Dataset content
=== Section Start ===
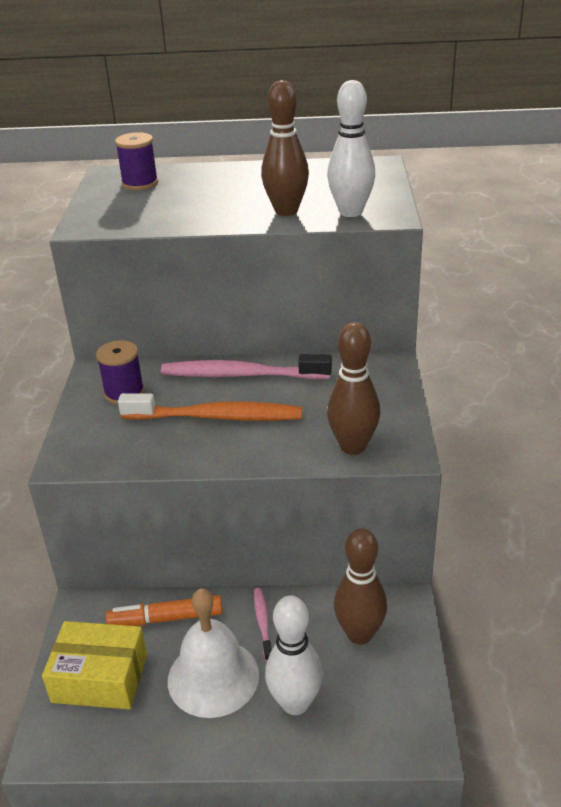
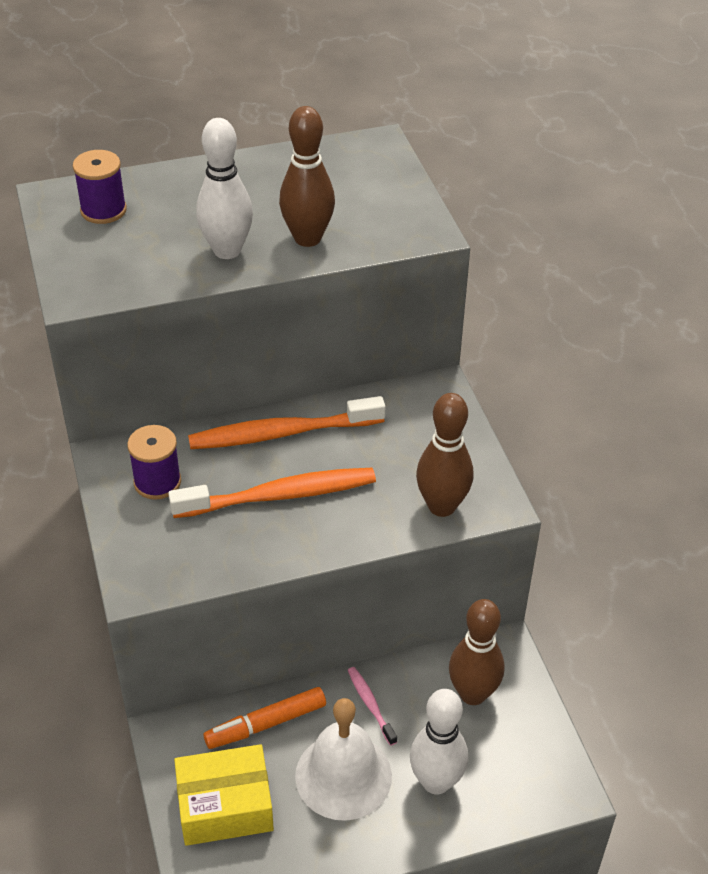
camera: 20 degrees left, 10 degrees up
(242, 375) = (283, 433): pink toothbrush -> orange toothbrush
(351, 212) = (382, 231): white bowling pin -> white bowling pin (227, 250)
=== Section End ===
=== Section Start ===
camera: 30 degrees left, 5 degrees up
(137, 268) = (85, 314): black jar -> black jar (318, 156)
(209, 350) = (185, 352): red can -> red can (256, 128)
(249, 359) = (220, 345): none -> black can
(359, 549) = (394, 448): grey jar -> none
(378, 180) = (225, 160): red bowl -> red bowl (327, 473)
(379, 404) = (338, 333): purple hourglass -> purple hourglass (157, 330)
=== Section End ===
About this exercise
Each line of the listing above that includes the word "degrees" should be copied.

Your response
camera: 20 degrees left, 10 degrees up
camera: 30 degrees left, 5 degrees up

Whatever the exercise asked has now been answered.